• _WHAT IS NEEDED_
Which lines in the entries below contain the word "viewer"? Filter them out and copy each one, treating uppercase and lowercase as different.

• _ENTRIES SHOWN_
* start *

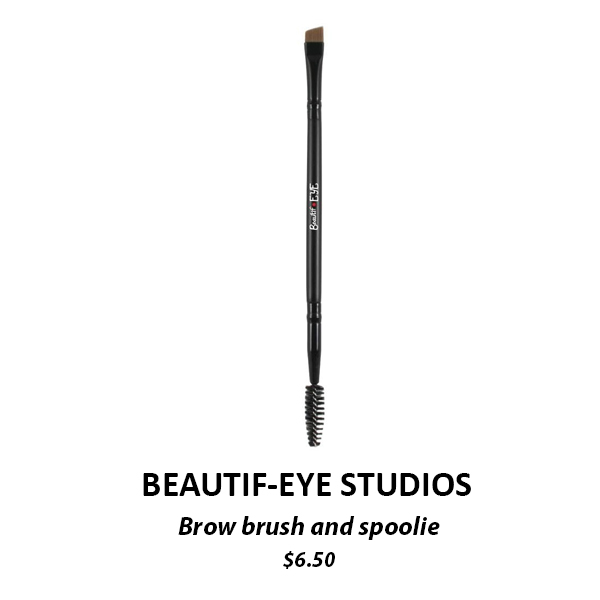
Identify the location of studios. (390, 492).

* end *
* start *

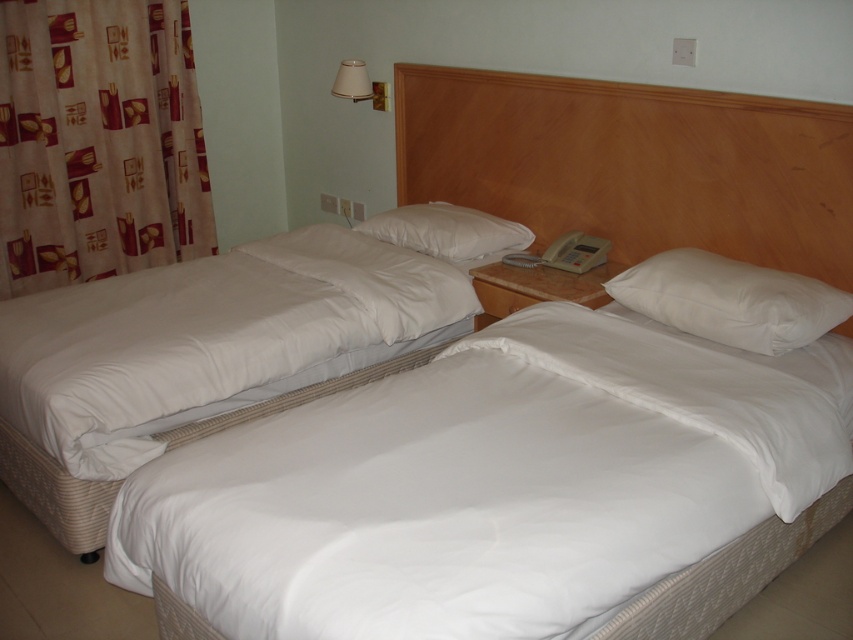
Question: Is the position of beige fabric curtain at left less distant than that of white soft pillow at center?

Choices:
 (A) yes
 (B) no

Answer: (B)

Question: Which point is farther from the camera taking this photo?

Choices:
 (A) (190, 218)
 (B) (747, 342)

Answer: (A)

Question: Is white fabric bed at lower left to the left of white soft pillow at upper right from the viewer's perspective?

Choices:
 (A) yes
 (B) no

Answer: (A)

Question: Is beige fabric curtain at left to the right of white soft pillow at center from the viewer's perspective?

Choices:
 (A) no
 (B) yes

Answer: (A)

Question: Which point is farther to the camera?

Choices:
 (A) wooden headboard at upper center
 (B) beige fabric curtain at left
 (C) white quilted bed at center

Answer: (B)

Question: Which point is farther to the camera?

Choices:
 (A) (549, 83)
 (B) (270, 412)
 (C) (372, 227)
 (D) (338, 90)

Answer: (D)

* end *

• _FINISHED ANSWER_
Question: Is white fabric bed at lower left to the left of white soft pillow at upper right from the viewer's perspective?
Question: Is beige fabric curtain at left to the right of white soft pillow at center from the viewer's perspective?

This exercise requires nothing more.